From the line containing "F1: 750mA (5V, MOSI) -> none" down to the final line of the entries below, restate each line word for word and add nothing.

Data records
>>>>>
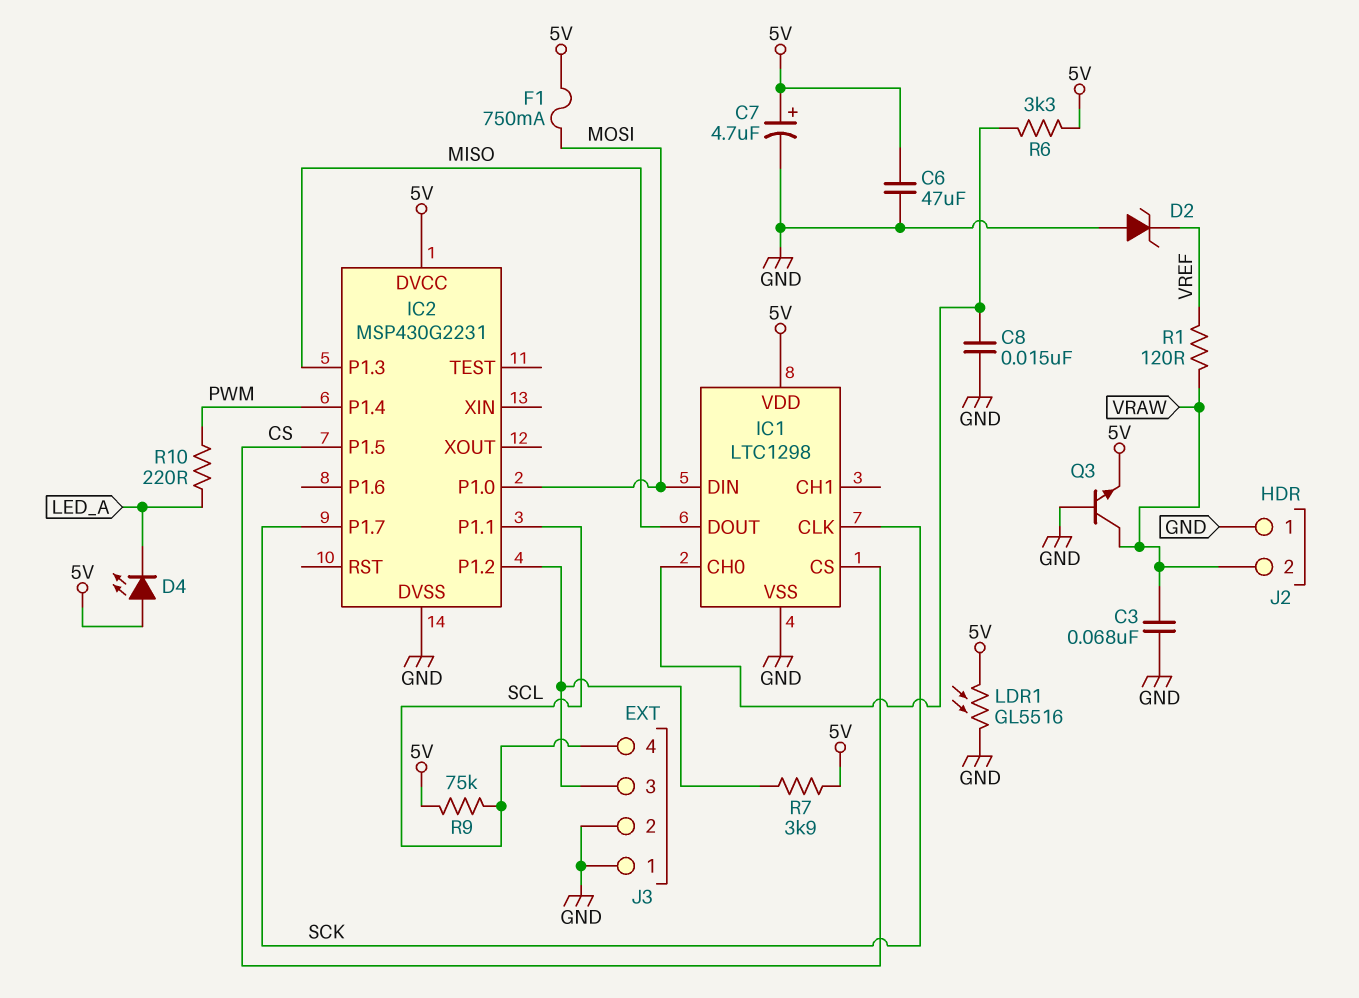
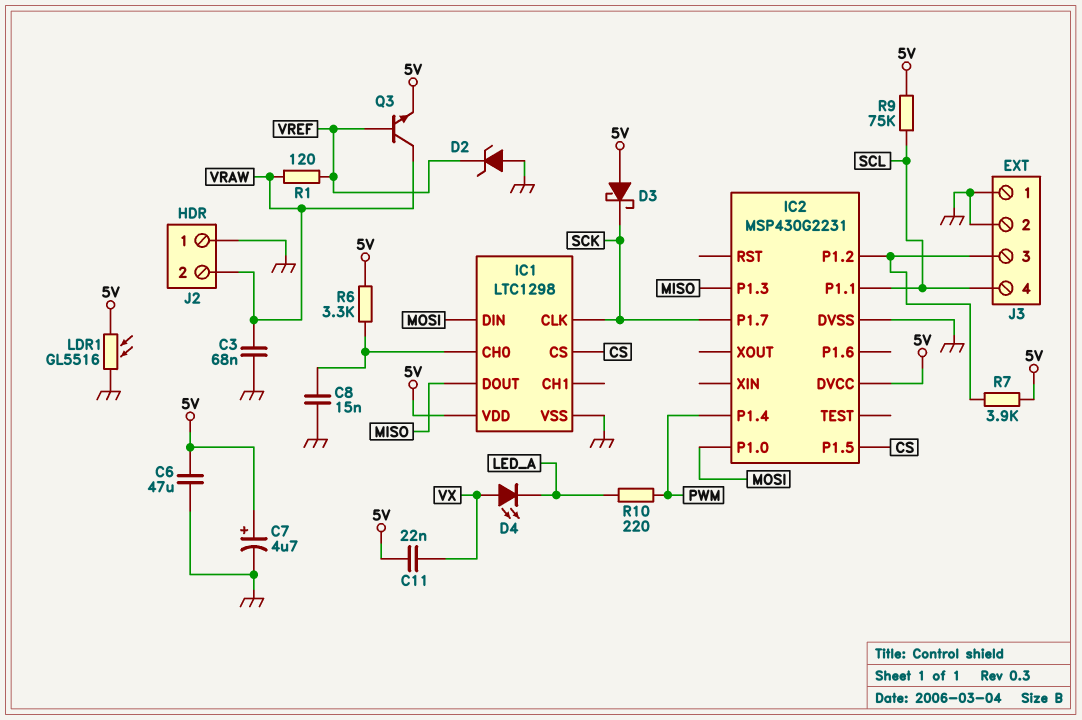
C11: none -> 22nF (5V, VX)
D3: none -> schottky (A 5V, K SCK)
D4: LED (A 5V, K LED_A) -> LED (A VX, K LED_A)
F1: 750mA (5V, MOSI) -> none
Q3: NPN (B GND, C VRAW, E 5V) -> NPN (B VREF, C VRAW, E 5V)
<<<<<
SOLVED EXERCISE:
F1: 750mA (5V, MOSI) -> none
Q3: NPN (B GND, C VRAW, E 5V) -> NPN (B VREF, C VRAW, E 5V)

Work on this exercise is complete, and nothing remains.